## What is expected:
In the entries below, the lines from the one with "turquoise teddy bear: 3 -> 1" through the one with "yellow lamp: 14 -> 12" are to be copied exactly; both ends count.

[Excerpts from a dataset]
____

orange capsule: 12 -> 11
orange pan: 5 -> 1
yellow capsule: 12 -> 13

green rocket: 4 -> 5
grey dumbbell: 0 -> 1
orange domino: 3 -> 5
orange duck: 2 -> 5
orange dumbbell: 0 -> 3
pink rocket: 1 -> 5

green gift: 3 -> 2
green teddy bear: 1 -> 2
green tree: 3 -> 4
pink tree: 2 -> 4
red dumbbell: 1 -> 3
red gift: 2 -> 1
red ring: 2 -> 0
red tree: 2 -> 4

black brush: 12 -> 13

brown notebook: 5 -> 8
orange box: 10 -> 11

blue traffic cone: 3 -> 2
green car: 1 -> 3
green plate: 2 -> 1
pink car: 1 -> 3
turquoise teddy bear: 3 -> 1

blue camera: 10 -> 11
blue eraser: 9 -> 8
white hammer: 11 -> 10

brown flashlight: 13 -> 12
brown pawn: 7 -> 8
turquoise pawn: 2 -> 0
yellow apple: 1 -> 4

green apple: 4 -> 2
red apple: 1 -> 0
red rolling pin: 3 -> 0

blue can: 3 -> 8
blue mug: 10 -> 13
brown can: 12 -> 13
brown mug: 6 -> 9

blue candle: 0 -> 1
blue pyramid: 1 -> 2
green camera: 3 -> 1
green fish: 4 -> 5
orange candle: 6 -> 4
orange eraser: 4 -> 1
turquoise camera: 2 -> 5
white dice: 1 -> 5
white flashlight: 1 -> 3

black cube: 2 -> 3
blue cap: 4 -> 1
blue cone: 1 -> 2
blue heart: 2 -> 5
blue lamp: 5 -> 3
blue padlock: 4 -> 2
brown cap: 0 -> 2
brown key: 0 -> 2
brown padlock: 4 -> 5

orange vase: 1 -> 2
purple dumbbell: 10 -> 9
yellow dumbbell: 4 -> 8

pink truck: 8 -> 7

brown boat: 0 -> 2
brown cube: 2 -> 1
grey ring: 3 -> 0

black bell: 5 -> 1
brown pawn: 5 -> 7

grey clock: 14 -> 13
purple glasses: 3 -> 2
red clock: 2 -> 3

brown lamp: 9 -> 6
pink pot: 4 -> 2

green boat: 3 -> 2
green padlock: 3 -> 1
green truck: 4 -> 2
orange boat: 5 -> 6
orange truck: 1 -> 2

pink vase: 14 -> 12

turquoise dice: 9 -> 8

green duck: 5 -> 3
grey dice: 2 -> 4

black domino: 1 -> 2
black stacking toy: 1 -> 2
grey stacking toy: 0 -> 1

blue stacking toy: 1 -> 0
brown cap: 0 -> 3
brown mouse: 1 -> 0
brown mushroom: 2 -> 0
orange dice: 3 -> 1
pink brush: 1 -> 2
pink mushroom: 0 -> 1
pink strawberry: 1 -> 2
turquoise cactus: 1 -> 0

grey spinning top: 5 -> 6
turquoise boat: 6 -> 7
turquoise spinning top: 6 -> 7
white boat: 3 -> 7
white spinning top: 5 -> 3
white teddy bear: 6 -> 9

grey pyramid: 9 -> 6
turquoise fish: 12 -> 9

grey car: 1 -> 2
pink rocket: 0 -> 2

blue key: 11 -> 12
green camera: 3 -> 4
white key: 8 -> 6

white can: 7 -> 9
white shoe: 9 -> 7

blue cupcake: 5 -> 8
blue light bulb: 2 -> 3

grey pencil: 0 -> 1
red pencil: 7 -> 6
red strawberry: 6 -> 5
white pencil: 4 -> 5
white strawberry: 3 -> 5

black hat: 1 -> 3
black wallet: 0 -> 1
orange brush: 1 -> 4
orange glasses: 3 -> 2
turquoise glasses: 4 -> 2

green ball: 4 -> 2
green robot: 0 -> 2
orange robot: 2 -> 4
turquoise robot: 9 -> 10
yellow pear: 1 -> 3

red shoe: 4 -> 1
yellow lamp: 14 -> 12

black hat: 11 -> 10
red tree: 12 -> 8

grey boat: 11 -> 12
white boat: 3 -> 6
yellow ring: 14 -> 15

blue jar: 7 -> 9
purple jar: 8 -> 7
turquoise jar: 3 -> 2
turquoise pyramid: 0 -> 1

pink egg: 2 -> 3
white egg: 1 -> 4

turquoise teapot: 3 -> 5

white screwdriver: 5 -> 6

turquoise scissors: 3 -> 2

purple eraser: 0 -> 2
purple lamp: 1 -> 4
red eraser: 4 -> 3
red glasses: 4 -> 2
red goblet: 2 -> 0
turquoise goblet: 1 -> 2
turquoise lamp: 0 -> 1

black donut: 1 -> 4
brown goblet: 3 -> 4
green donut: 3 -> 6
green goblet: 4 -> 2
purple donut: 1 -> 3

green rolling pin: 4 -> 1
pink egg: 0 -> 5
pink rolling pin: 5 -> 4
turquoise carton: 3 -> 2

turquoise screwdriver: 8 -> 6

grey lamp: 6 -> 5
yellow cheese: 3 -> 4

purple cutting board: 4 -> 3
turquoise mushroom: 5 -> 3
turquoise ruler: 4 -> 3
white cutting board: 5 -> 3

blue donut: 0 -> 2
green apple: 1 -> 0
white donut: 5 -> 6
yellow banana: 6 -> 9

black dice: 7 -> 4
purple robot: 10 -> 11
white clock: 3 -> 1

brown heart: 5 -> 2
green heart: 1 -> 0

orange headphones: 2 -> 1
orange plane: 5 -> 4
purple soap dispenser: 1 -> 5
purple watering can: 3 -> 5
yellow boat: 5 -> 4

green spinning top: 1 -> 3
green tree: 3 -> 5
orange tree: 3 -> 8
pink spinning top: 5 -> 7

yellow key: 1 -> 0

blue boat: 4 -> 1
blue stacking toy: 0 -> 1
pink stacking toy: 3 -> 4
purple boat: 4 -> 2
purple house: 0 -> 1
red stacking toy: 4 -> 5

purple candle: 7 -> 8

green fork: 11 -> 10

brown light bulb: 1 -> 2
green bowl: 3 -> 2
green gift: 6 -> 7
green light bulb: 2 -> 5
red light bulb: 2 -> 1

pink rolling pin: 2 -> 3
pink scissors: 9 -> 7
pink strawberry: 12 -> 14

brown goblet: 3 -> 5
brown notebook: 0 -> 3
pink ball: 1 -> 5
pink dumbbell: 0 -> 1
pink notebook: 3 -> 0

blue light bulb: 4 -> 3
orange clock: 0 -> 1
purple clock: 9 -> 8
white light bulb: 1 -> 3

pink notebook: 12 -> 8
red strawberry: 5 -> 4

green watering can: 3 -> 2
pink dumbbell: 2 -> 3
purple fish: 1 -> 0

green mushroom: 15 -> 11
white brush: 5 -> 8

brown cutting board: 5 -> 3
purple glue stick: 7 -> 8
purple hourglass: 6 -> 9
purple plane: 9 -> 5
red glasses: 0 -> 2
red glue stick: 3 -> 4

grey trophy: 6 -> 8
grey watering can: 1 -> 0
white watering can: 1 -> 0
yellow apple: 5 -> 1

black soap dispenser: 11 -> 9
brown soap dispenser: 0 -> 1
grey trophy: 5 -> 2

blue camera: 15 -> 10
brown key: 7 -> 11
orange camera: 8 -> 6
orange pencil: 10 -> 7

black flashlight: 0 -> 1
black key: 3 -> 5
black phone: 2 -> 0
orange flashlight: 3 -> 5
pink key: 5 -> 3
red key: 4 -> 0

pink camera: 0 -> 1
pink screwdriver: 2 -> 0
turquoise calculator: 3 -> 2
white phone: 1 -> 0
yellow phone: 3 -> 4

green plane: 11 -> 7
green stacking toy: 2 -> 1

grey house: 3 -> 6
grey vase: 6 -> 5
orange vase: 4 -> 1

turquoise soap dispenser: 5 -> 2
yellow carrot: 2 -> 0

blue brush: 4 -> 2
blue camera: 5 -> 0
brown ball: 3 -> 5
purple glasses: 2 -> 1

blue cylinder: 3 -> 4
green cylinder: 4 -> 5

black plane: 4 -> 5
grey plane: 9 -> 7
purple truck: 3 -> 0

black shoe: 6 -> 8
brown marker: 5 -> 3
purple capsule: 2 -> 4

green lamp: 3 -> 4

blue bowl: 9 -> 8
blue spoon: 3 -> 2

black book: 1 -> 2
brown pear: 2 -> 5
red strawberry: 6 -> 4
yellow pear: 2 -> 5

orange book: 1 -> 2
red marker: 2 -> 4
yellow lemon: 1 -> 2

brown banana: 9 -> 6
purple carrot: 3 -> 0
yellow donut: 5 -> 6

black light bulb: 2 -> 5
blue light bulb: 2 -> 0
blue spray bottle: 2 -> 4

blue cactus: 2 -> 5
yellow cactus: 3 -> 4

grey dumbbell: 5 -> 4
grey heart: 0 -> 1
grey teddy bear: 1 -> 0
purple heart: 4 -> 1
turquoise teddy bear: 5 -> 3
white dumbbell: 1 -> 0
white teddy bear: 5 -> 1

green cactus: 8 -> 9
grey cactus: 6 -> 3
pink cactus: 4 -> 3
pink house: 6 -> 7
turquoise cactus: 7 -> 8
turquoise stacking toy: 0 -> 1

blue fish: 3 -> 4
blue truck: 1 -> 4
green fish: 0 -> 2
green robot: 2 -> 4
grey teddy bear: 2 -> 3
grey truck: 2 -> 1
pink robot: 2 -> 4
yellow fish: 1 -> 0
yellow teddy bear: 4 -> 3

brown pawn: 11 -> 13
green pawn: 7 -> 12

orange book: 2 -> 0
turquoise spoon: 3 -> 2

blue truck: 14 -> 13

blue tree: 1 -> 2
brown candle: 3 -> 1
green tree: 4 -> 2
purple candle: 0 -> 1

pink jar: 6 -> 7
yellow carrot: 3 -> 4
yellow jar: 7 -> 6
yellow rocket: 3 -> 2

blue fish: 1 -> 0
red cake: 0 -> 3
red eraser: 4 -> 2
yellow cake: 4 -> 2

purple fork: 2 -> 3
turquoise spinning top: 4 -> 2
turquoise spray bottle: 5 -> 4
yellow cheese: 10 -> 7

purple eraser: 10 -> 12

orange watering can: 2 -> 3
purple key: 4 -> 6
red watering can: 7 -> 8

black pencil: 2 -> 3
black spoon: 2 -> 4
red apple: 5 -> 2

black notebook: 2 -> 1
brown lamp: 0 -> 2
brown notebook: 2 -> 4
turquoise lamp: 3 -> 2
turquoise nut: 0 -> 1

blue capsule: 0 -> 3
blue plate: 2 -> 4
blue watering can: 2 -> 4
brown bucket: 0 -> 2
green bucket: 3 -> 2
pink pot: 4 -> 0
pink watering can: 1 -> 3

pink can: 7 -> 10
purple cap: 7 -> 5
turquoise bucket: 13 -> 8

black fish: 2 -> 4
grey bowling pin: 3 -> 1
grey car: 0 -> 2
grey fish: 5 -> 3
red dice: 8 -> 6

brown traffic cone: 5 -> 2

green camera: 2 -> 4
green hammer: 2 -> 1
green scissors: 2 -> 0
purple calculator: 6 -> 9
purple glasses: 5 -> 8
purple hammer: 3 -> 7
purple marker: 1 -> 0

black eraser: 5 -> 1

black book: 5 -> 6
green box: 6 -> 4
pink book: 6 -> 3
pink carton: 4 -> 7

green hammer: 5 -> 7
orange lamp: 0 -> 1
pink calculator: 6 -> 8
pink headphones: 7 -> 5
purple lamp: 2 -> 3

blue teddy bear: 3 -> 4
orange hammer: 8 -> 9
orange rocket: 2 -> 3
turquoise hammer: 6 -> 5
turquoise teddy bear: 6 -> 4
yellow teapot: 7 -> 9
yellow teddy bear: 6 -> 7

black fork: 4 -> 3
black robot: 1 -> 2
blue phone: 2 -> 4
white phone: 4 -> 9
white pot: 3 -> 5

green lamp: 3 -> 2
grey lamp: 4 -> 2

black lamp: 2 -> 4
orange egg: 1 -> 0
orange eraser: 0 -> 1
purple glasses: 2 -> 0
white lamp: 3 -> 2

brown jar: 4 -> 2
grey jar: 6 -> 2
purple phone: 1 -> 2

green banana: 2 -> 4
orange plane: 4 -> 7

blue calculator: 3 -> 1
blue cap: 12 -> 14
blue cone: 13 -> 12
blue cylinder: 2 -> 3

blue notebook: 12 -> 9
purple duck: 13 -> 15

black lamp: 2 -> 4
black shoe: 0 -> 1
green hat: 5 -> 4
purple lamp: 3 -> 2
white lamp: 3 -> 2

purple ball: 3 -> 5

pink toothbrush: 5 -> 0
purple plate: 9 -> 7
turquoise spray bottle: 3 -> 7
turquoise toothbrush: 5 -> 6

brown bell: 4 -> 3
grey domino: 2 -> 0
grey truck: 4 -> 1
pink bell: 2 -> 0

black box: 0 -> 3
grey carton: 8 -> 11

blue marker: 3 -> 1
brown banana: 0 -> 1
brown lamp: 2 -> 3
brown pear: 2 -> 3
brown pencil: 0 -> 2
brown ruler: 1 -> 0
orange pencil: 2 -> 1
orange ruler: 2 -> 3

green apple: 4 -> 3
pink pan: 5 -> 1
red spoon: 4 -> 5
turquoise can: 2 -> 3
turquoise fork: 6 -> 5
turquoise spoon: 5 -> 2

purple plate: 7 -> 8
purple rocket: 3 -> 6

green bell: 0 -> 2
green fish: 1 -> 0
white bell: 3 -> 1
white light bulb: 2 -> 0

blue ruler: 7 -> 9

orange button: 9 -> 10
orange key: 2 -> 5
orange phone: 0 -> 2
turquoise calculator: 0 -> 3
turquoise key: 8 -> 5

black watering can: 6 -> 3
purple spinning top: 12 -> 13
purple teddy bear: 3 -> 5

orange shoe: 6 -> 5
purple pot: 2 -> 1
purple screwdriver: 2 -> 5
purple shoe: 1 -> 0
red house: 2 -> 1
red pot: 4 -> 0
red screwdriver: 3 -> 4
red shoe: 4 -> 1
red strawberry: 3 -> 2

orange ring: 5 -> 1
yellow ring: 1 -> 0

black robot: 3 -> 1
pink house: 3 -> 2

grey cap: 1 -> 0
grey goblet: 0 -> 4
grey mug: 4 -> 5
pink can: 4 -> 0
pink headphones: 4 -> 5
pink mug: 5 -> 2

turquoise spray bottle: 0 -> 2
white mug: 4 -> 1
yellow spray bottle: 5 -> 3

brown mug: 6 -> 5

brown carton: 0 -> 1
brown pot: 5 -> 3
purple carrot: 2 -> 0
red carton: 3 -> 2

____

## Response to this task:
turquoise teddy bear: 3 -> 1

blue camera: 10 -> 11
blue eraser: 9 -> 8
white hammer: 11 -> 10

brown flashlight: 13 -> 12
brown pawn: 7 -> 8
turquoise pawn: 2 -> 0
yellow apple: 1 -> 4

green apple: 4 -> 2
red apple: 1 -> 0
red rolling pin: 3 -> 0

blue can: 3 -> 8
blue mug: 10 -> 13
brown can: 12 -> 13
brown mug: 6 -> 9

blue candle: 0 -> 1
blue pyramid: 1 -> 2
green camera: 3 -> 1
green fish: 4 -> 5
orange candle: 6 -> 4
orange eraser: 4 -> 1
turquoise camera: 2 -> 5
white dice: 1 -> 5
white flashlight: 1 -> 3

black cube: 2 -> 3
blue cap: 4 -> 1
blue cone: 1 -> 2
blue heart: 2 -> 5
blue lamp: 5 -> 3
blue padlock: 4 -> 2
brown cap: 0 -> 2
brown key: 0 -> 2
brown padlock: 4 -> 5

orange vase: 1 -> 2
purple dumbbell: 10 -> 9
yellow dumbbell: 4 -> 8

pink truck: 8 -> 7

brown boat: 0 -> 2
brown cube: 2 -> 1
grey ring: 3 -> 0

black bell: 5 -> 1
brown pawn: 5 -> 7

grey clock: 14 -> 13
purple glasses: 3 -> 2
red clock: 2 -> 3

brown lamp: 9 -> 6
pink pot: 4 -> 2

green boat: 3 -> 2
green padlock: 3 -> 1
green truck: 4 -> 2
orange boat: 5 -> 6
orange truck: 1 -> 2

pink vase: 14 -> 12

turquoise dice: 9 -> 8

green duck: 5 -> 3
grey dice: 2 -> 4

black domino: 1 -> 2
black stacking toy: 1 -> 2
grey stacking toy: 0 -> 1

blue stacking toy: 1 -> 0
brown cap: 0 -> 3
brown mouse: 1 -> 0
brown mushroom: 2 -> 0
orange dice: 3 -> 1
pink brush: 1 -> 2
pink mushroom: 0 -> 1
pink strawberry: 1 -> 2
turquoise cactus: 1 -> 0

grey spinning top: 5 -> 6
turquoise boat: 6 -> 7
turquoise spinning top: 6 -> 7
white boat: 3 -> 7
white spinning top: 5 -> 3
white teddy bear: 6 -> 9

grey pyramid: 9 -> 6
turquoise fish: 12 -> 9

grey car: 1 -> 2
pink rocket: 0 -> 2

blue key: 11 -> 12
green camera: 3 -> 4
white key: 8 -> 6

white can: 7 -> 9
white shoe: 9 -> 7

blue cupcake: 5 -> 8
blue light bulb: 2 -> 3

grey pencil: 0 -> 1
red pencil: 7 -> 6
red strawberry: 6 -> 5
white pencil: 4 -> 5
white strawberry: 3 -> 5

black hat: 1 -> 3
black wallet: 0 -> 1
orange brush: 1 -> 4
orange glasses: 3 -> 2
turquoise glasses: 4 -> 2

green ball: 4 -> 2
green robot: 0 -> 2
orange robot: 2 -> 4
turquoise robot: 9 -> 10
yellow pear: 1 -> 3

red shoe: 4 -> 1
yellow lamp: 14 -> 12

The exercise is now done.